[Collected data]
* * *
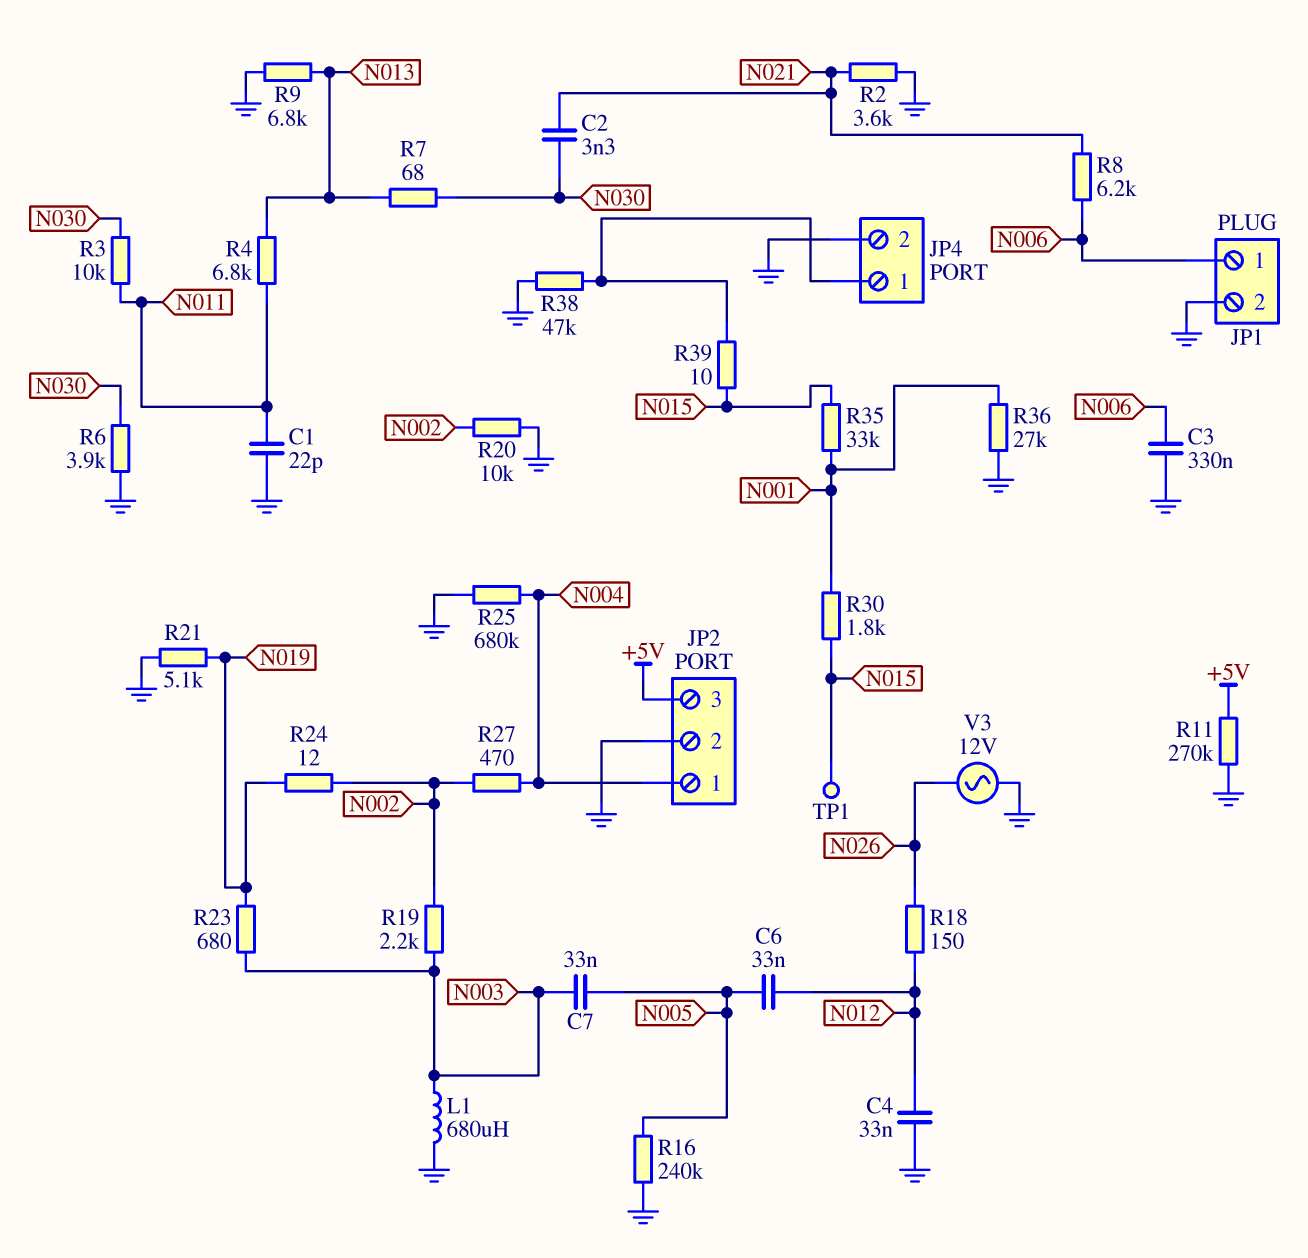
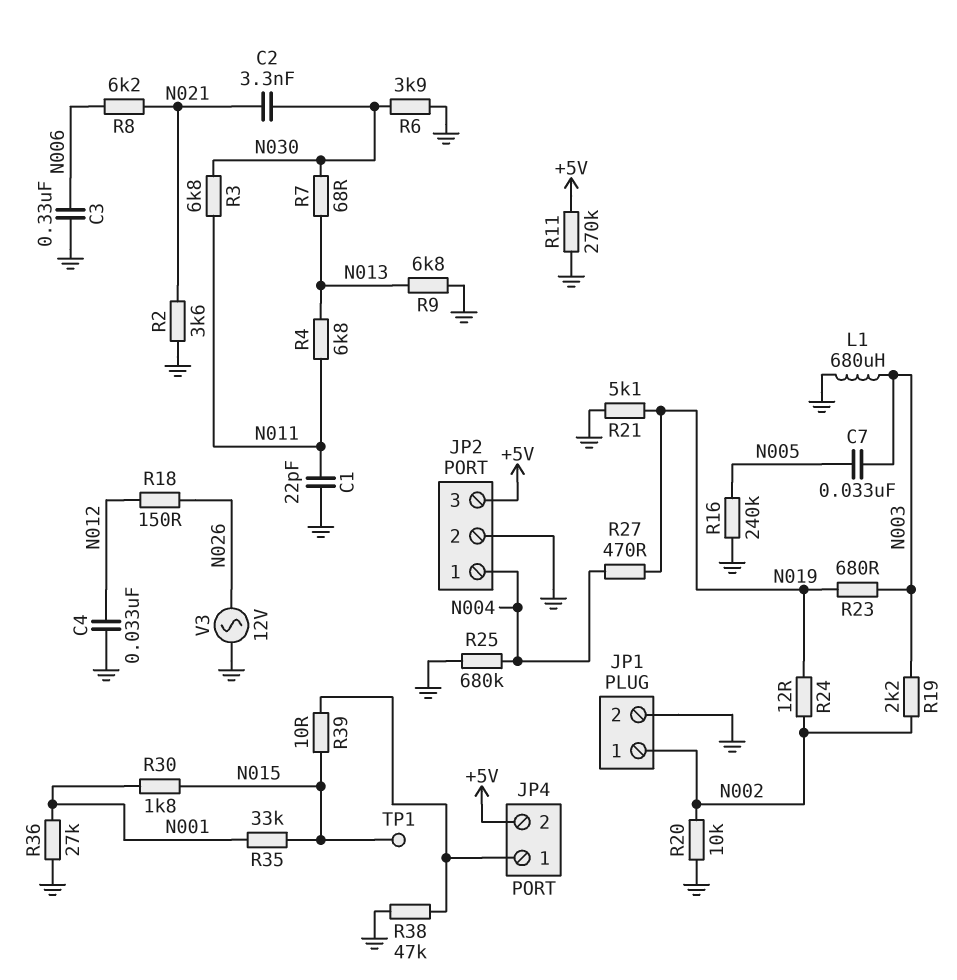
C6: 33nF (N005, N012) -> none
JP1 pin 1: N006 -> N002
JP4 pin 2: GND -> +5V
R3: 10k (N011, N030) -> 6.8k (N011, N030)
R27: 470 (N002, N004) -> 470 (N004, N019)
* * *
PROBLEM TO WORK ON | Please write out, exactly as they appear, the lines from the line containing "JP1 pin 1: N006 -> N002" through the last line of the records above, both included.

RESPONSE TO THIS TASK |
JP1 pin 1: N006 -> N002
JP4 pin 2: GND -> +5V
R3: 10k (N011, N030) -> 6.8k (N011, N030)
R27: 470 (N002, N004) -> 470 (N004, N019)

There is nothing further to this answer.